- **Dataset entries**:
***
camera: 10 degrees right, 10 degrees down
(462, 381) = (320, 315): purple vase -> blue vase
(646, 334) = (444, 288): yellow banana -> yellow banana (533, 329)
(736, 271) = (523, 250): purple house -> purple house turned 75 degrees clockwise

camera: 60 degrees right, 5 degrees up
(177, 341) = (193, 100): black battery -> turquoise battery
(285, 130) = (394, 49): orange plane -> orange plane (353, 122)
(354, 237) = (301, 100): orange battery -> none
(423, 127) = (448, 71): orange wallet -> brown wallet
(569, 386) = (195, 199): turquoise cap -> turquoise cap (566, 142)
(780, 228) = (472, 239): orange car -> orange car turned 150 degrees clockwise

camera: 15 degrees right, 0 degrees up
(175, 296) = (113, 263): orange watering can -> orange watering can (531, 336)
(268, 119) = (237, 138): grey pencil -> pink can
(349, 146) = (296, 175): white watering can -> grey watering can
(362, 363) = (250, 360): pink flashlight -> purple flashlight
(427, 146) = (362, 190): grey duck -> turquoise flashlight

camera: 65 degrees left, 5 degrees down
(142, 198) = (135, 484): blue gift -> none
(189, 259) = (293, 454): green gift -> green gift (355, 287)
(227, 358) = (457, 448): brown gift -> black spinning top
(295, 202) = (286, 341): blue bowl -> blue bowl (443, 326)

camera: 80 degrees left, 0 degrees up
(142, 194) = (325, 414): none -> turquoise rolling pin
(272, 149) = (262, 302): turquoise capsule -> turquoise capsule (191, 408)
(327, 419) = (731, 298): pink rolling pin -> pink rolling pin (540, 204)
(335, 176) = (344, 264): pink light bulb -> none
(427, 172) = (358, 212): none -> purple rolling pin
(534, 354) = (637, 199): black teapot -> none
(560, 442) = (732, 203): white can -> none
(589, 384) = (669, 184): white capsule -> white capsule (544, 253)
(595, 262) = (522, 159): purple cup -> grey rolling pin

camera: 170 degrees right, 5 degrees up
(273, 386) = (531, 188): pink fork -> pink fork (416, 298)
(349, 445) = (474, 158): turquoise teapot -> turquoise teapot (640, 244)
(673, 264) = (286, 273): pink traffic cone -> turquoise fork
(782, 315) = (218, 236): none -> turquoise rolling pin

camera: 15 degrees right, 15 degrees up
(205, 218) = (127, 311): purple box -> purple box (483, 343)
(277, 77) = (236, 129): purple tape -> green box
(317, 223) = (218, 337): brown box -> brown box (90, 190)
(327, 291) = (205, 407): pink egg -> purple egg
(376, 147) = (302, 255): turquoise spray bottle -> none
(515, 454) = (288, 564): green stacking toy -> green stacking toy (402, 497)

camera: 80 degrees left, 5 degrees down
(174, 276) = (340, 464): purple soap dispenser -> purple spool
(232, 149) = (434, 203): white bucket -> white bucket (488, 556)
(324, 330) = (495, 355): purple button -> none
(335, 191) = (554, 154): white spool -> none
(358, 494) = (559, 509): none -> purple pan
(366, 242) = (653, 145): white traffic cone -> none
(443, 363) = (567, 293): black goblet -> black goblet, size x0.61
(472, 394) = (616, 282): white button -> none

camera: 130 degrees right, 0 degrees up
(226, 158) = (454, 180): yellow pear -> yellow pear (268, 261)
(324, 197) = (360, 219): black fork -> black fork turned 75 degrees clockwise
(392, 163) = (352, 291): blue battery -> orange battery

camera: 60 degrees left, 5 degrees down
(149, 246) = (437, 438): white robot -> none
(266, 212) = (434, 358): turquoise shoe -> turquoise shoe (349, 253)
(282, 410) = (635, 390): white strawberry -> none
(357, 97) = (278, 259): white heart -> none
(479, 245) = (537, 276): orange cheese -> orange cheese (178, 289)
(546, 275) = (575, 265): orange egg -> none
***
- **WHAT THE TASK REQUIRES**: Set down again, word for word, the stretch of records from the line with "camera: 130 degrees right, 0 degrees up" to the line with "(392, 163) = (352, 291): blue", both of those lines included.

- **RESPONSE AREA**:
camera: 130 degrees right, 0 degrees up
(226, 158) = (454, 180): yellow pear -> yellow pear (268, 261)
(324, 197) = (360, 219): black fork -> black fork turned 75 degrees clockwise
(392, 163) = (352, 291): blue battery -> orange battery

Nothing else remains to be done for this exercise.